-------- Extracted entries --------

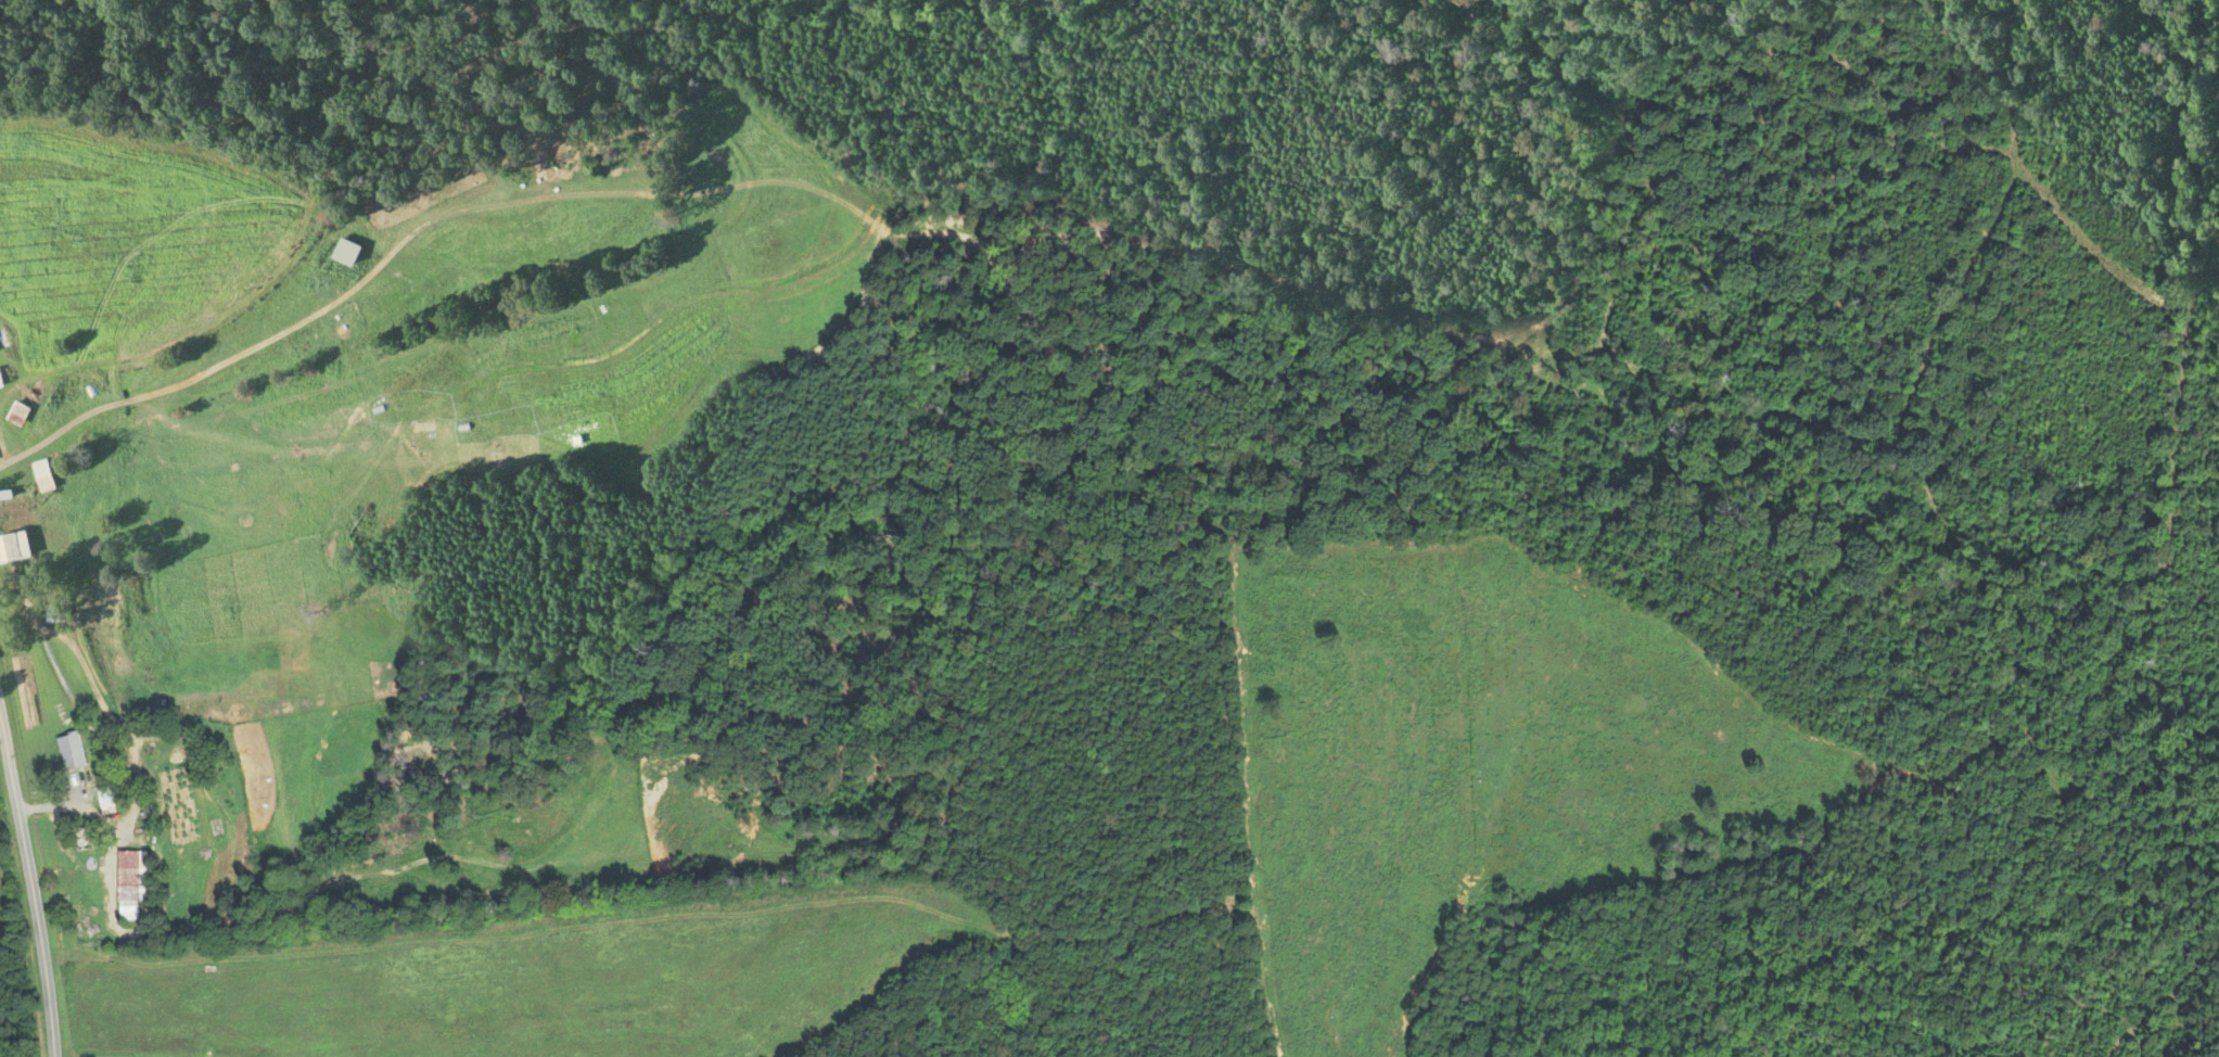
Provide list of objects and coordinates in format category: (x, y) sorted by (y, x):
building: (350, 251)
building: (3, 375)
building: (16, 411)
road: (41, 441)
building: (42, 474)
building: (15, 548)
building: (56, 607)
building: (74, 750)
building: (110, 796)
building: (90, 836)
road: (118, 838)
building: (135, 881)
road: (30, 883)

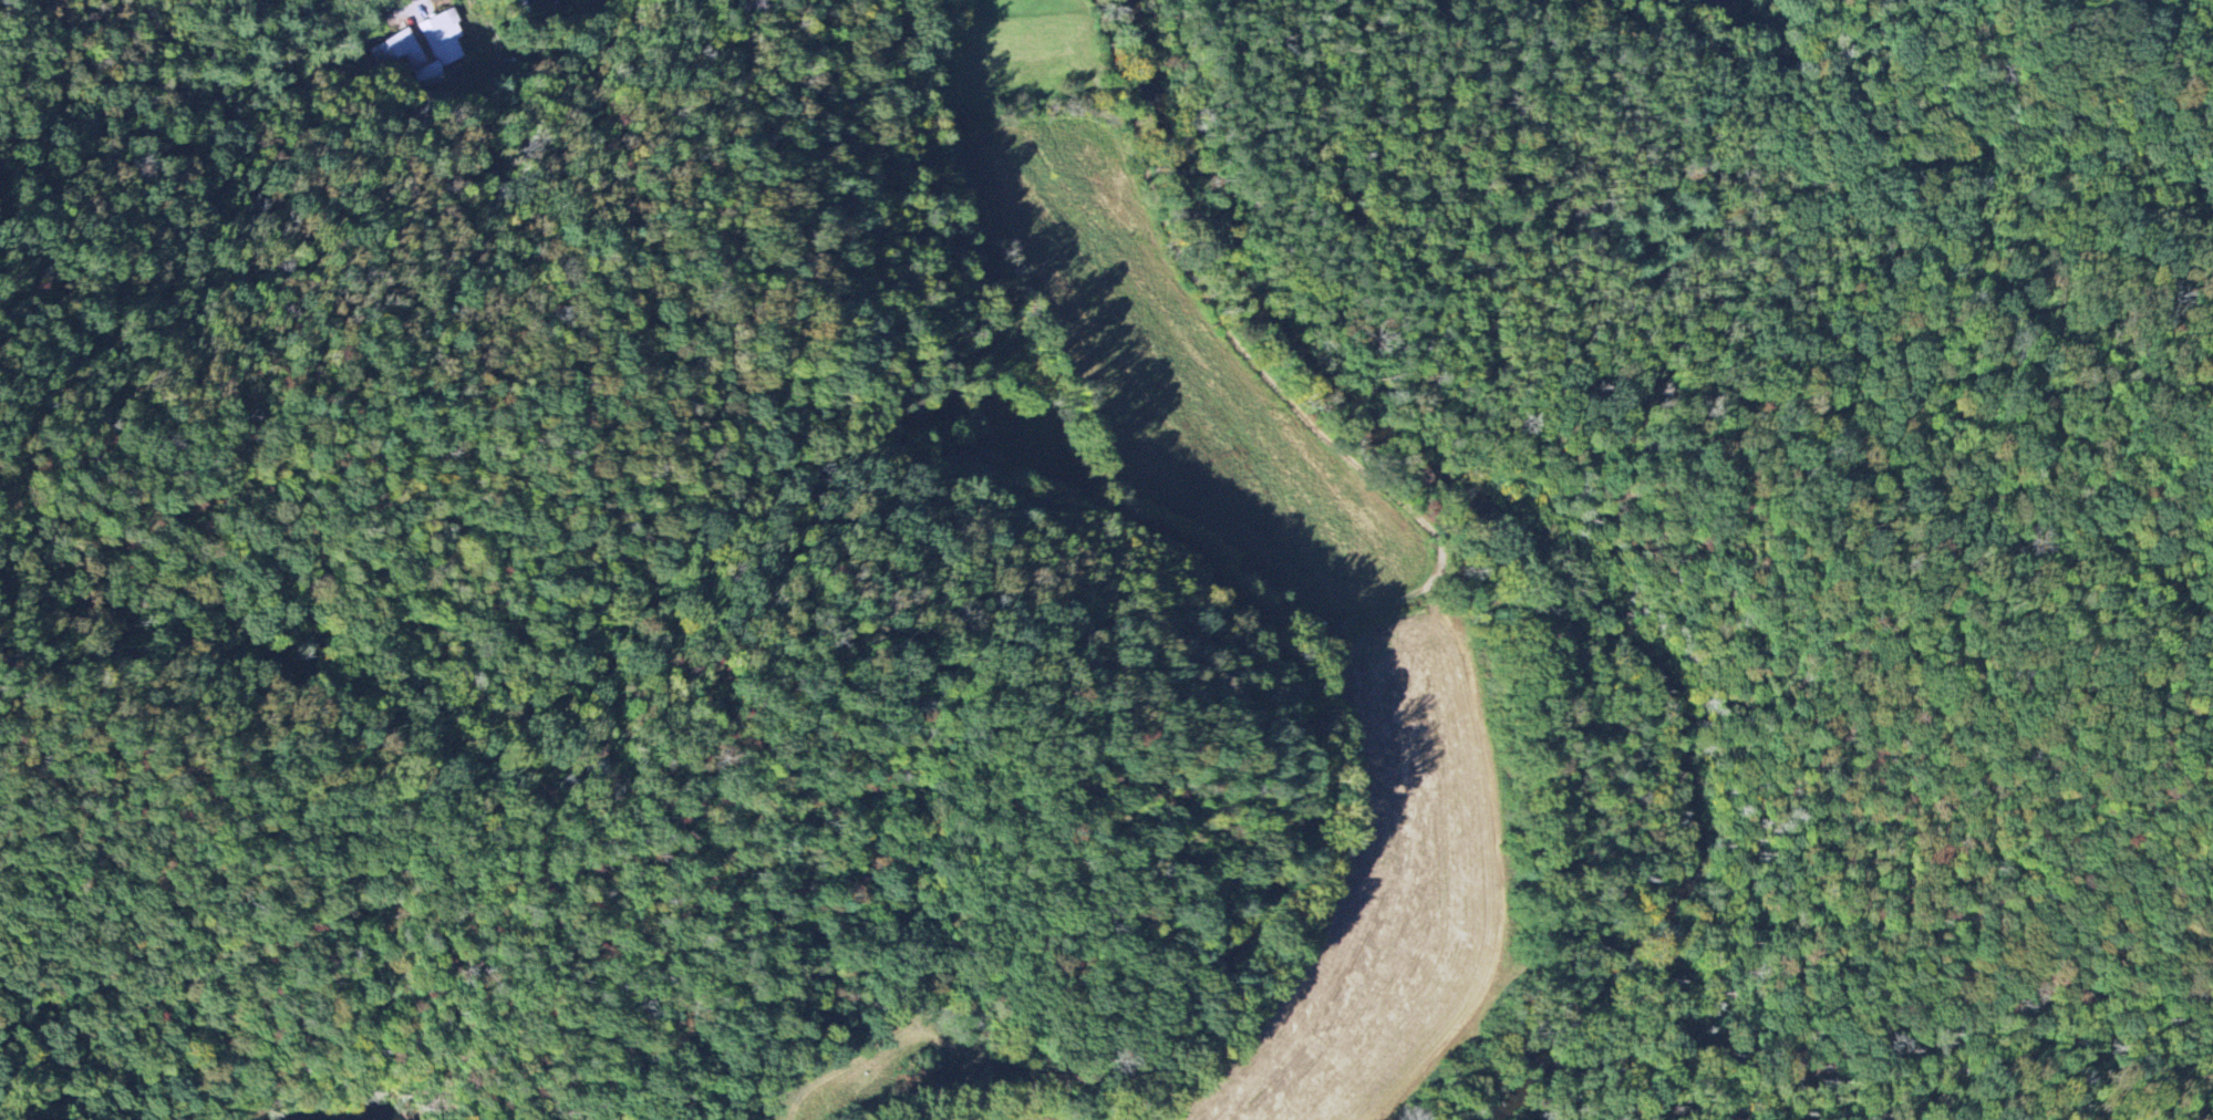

--------

▸ The task: Return every entry unchanged and skip the pictures.

▸ Task output:
Provide list of objects and coordinates in format category: (x, y) sorted by (y, x):
building: (350, 251)
building: (3, 375)
building: (16, 411)
road: (41, 441)
building: (42, 474)
building: (15, 548)
building: (56, 607)
building: (74, 750)
building: (110, 796)
building: (90, 836)
road: (118, 838)
building: (135, 881)
road: (30, 883)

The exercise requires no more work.